**HOW TO COMPLETE THIS TASK**
Return the run of lines below that opens with the line containing "black 1x2 brick [401,654,444,742] -> none" and closes with the line containing "yellow 1x2 brick [72,142,138,174]", keeping each one exact.
***** EXERCISE MATERIALS
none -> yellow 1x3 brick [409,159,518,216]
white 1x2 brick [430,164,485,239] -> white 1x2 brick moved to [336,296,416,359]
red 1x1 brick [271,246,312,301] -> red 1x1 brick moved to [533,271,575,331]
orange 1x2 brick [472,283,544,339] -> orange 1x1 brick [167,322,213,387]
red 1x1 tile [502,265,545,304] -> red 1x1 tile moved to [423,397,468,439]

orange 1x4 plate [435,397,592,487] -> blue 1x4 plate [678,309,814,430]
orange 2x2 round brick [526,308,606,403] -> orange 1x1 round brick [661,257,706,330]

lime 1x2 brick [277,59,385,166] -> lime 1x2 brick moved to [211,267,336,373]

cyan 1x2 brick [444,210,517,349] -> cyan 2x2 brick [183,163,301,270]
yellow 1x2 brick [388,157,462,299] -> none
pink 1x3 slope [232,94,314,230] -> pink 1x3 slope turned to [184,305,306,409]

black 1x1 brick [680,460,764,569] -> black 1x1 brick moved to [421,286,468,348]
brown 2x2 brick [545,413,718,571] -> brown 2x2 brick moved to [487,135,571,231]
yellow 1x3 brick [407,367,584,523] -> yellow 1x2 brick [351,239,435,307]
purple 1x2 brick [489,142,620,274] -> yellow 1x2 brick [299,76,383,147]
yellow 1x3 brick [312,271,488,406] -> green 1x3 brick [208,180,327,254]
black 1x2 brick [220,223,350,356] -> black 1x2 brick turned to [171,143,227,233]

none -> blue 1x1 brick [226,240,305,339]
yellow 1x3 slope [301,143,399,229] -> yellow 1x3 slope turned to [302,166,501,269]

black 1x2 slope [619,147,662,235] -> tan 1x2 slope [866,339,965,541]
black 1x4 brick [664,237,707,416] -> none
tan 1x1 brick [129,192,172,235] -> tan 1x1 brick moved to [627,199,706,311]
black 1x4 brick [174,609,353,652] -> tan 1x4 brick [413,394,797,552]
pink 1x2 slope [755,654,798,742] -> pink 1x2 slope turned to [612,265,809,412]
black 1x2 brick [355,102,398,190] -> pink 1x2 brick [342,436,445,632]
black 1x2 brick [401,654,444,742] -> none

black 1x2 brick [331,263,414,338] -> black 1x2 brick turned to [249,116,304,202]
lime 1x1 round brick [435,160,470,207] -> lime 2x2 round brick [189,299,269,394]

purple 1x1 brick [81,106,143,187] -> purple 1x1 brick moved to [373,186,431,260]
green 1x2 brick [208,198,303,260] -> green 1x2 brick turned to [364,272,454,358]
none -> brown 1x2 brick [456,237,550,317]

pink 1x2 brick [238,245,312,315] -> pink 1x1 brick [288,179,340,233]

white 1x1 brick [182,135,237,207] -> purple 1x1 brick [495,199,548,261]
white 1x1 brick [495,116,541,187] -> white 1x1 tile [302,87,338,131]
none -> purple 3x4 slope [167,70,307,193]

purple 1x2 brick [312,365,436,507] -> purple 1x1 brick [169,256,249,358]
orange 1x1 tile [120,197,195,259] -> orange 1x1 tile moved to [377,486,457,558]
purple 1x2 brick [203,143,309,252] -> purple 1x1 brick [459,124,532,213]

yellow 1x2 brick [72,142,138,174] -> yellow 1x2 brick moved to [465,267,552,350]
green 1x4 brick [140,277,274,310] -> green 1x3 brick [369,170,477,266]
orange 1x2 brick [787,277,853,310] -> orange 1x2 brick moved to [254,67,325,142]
**********
**ANSWER TO THE EXERCISE**
black 1x2 brick [401,654,444,742] -> none

black 1x2 brick [331,263,414,338] -> black 1x2 brick turned to [249,116,304,202]
lime 1x1 round brick [435,160,470,207] -> lime 2x2 round brick [189,299,269,394]

purple 1x1 brick [81,106,143,187] -> purple 1x1 brick moved to [373,186,431,260]
green 1x2 brick [208,198,303,260] -> green 1x2 brick turned to [364,272,454,358]
none -> brown 1x2 brick [456,237,550,317]

pink 1x2 brick [238,245,312,315] -> pink 1x1 brick [288,179,340,233]

white 1x1 brick [182,135,237,207] -> purple 1x1 brick [495,199,548,261]
white 1x1 brick [495,116,541,187] -> white 1x1 tile [302,87,338,131]
none -> purple 3x4 slope [167,70,307,193]

purple 1x2 brick [312,365,436,507] -> purple 1x1 brick [169,256,249,358]
orange 1x1 tile [120,197,195,259] -> orange 1x1 tile moved to [377,486,457,558]
purple 1x2 brick [203,143,309,252] -> purple 1x1 brick [459,124,532,213]

yellow 1x2 brick [72,142,138,174] -> yellow 1x2 brick moved to [465,267,552,350]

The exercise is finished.